● **WORK ITEM**: Exact copies of the lines below, from the one with "U101 pin SDA: N12 -> N2" up to and including the one with "U103 pin P1.6: none -> DGND", are what this calls for; leave out pictures.

##### RECORDED INFORMATION #####

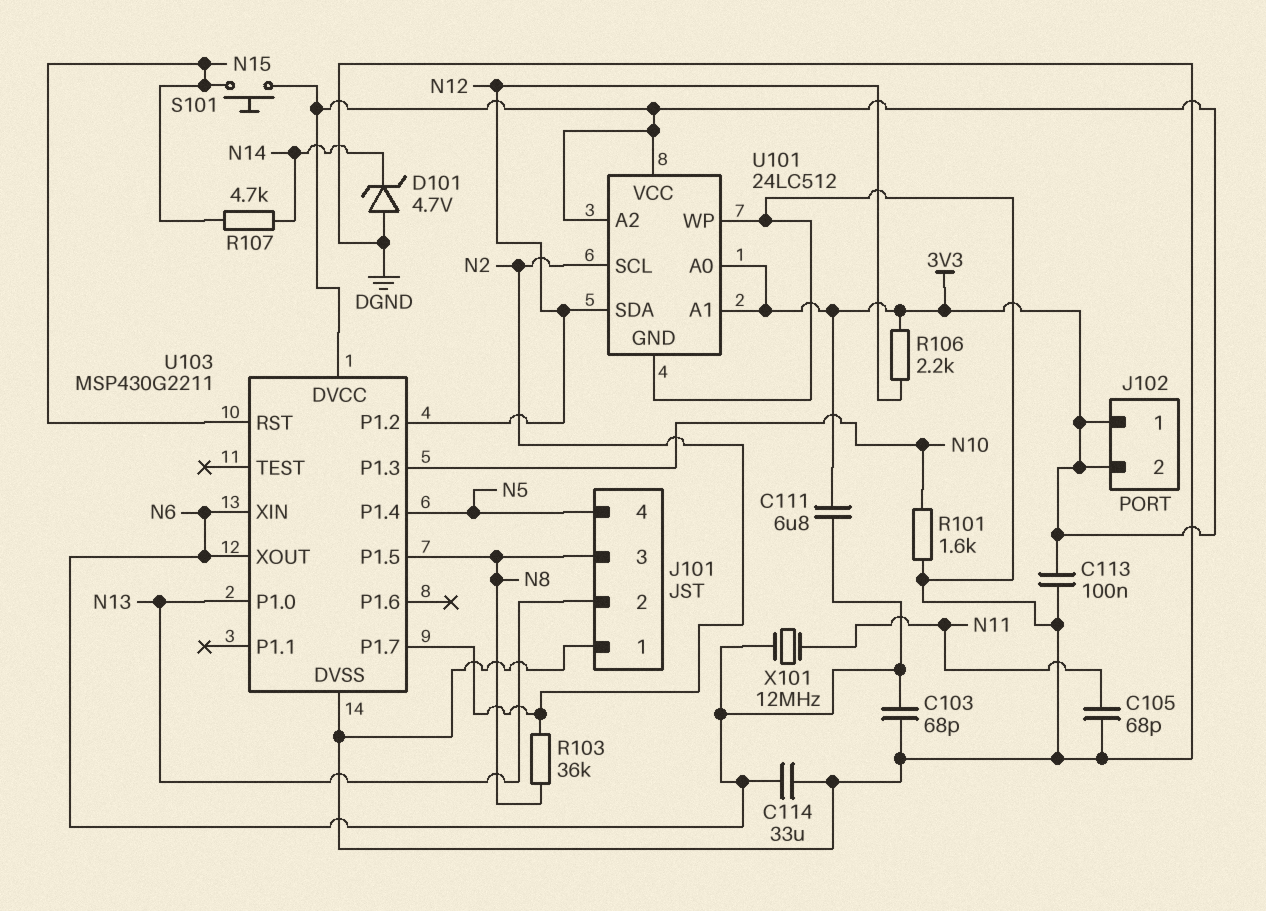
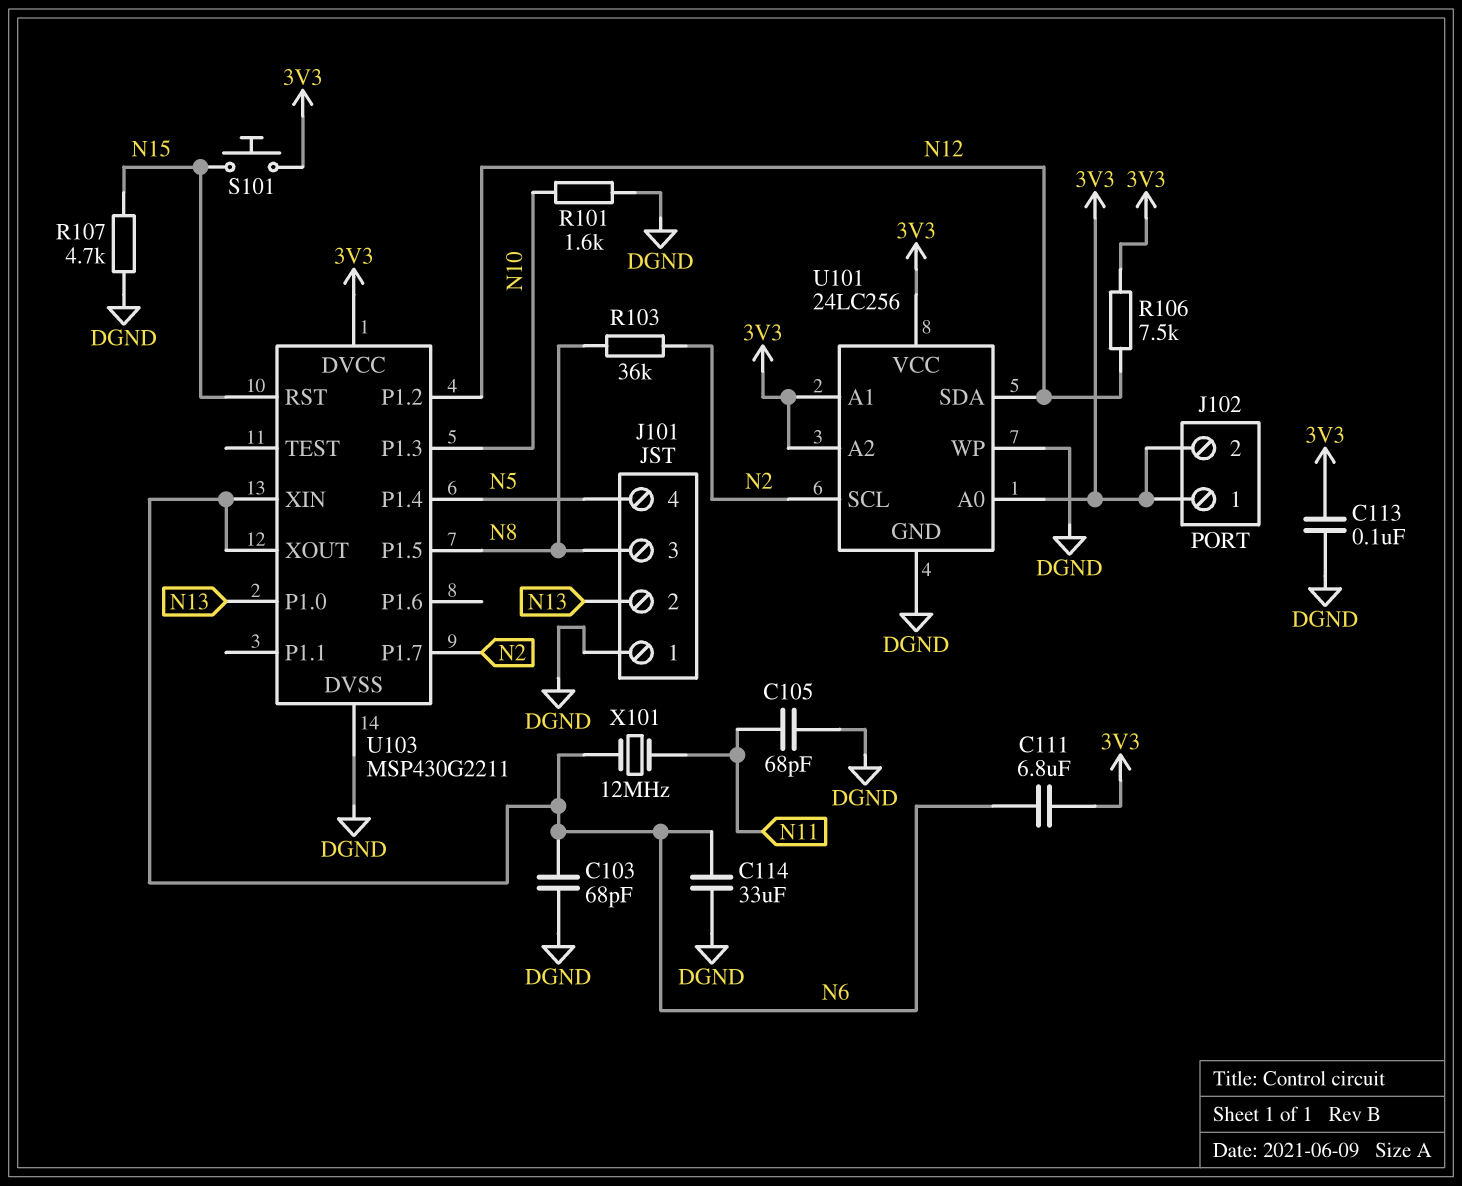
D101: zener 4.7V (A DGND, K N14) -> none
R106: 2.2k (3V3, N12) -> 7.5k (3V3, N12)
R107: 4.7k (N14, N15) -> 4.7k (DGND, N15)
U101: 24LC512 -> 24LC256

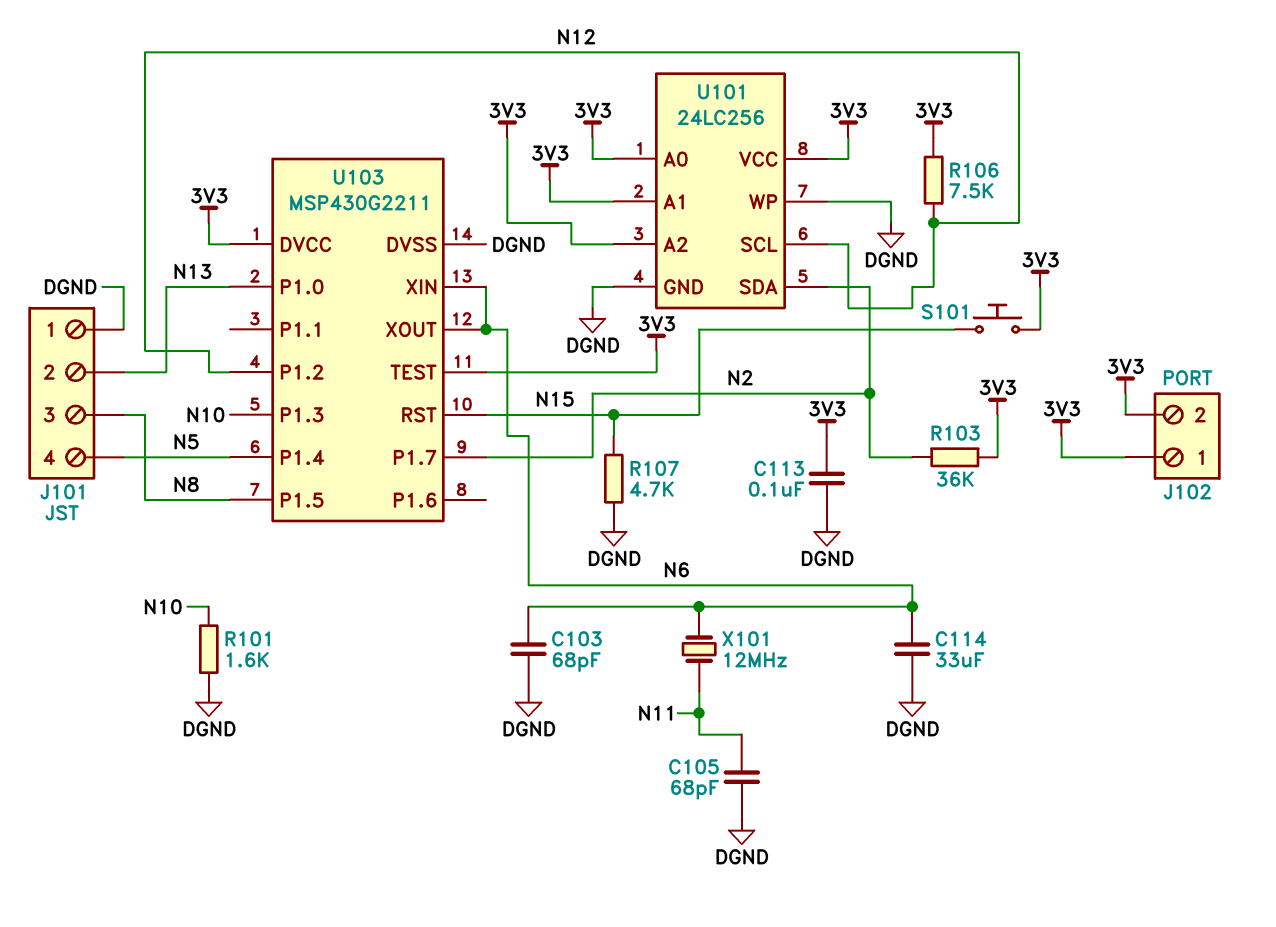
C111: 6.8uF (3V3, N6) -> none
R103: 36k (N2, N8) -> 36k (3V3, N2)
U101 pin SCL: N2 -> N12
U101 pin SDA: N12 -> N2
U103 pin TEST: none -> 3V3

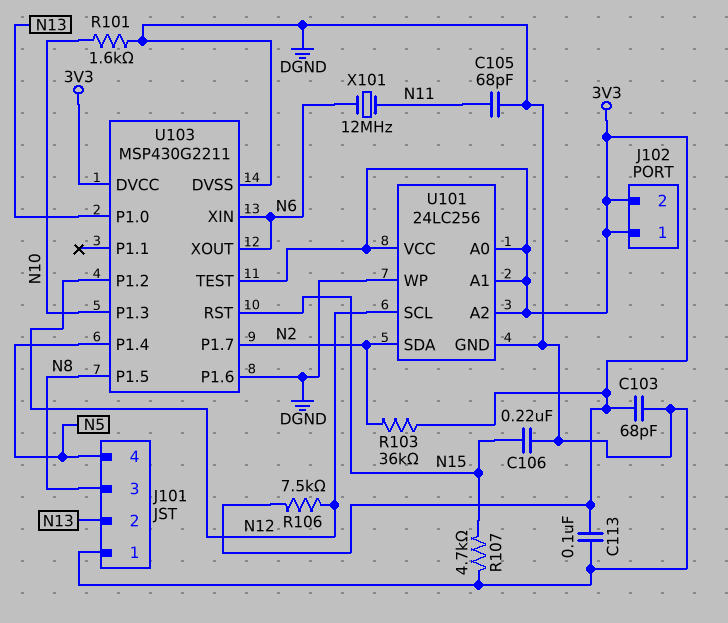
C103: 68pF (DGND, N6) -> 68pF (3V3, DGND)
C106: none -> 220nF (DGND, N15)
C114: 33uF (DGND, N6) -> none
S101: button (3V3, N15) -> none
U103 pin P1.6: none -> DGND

#####
##### RECORDED INFORMATION #####

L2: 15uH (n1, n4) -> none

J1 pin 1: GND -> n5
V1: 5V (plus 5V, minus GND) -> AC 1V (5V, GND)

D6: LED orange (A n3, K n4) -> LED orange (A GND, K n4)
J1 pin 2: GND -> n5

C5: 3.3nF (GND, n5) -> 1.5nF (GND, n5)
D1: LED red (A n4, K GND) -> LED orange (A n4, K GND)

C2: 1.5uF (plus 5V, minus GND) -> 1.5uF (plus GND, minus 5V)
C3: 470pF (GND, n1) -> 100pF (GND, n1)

#####

● **SOLUTION**:
U101 pin SDA: N12 -> N2
U103 pin TEST: none -> 3V3

C103: 68pF (DGND, N6) -> 68pF (3V3, DGND)
C106: none -> 220nF (DGND, N15)
C114: 33uF (DGND, N6) -> none
S101: button (3V3, N15) -> none
U103 pin P1.6: none -> DGND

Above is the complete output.